(Contour annotation records)

━━━━━━━━━━━━━━━━

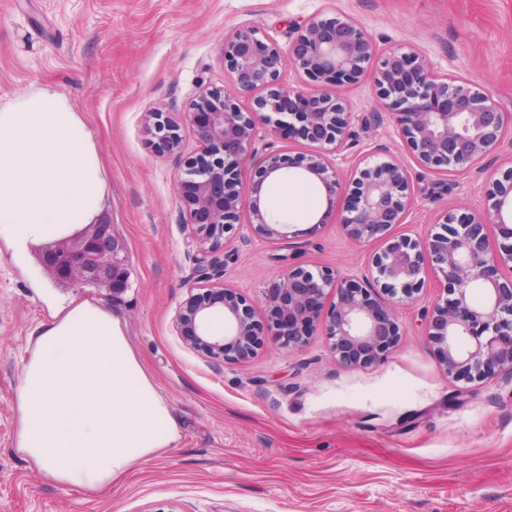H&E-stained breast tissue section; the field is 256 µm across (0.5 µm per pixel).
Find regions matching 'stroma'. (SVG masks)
<instances>
[{"mask_svg": "<svg viewBox=\"0 0 512 512\" xmlns=\"http://www.w3.org/2000/svg\"><path fill=\"white\" fill-rule=\"evenodd\" d=\"M343 14L378 49L414 48L445 72L483 84L512 113V0H0V98L37 85L65 93L106 164L105 215L129 257L128 287L57 282L29 253L0 254V512H512V374L466 383L448 377L422 334L443 290L391 302L403 336L367 368L340 363L326 337L297 351L267 340L226 364L187 347L174 317L189 293L228 285L266 301L287 269L367 272L376 243L355 244L312 187L277 200L294 237L271 242L237 227L224 264L197 272L176 192L180 157L159 154L144 113L185 111L202 85L230 88L224 35L250 25L280 47L297 26ZM354 114L340 166L381 149L410 172L415 201L397 233L419 238L450 207L487 208L512 146L482 172L422 170L403 150L371 82L343 89ZM91 297L113 310L146 372L168 400L180 438L100 492L49 482L12 449L26 339L60 302Z\"/></svg>", "mask_w": 512, "mask_h": 512, "instance_id": "1", "label": "stroma"}]
</instances>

━━━━━━━━━━━━━━━━

Given problem » Drop the pictures and reproduce the rest of the entries above exactly.

Worked solution »
H&E-stained breast tissue section; the field is 256 µm across (0.5 µm per pixel).
Find regions matching 'stroma'. (SVG masks)
<instances>
[{"mask_svg": "<svg viewBox=\"0 0 512 512\" xmlns=\"http://www.w3.org/2000/svg\"><path fill=\"white\" fill-rule=\"evenodd\" d=\"M343 14L378 49L414 48L445 72L483 84L512 113V0H0V98L37 85L65 93L106 164L105 215L129 257L128 287L57 282L29 253L0 254V512H512V374L466 383L448 377L422 334L443 290L391 302L403 336L367 368L340 363L326 337L297 351L267 340L226 364L187 347L174 317L189 293L228 285L266 301L287 269L367 272L376 243L355 244L312 187L277 200L294 237L271 242L237 227L224 264L197 272L176 192L180 157L159 154L144 113L185 111L202 85L230 88L224 35L250 25L280 47L297 26ZM354 114L340 166L381 149L410 172L415 201L397 233L419 238L450 207L487 208L512 146L482 172L422 170L403 150L371 82L343 89ZM91 297L113 310L146 372L168 400L180 438L100 492L49 482L12 449L26 339L60 302Z\"/></svg>", "mask_w": 512, "mask_h": 512, "instance_id": "1", "label": "stroma"}]
</instances>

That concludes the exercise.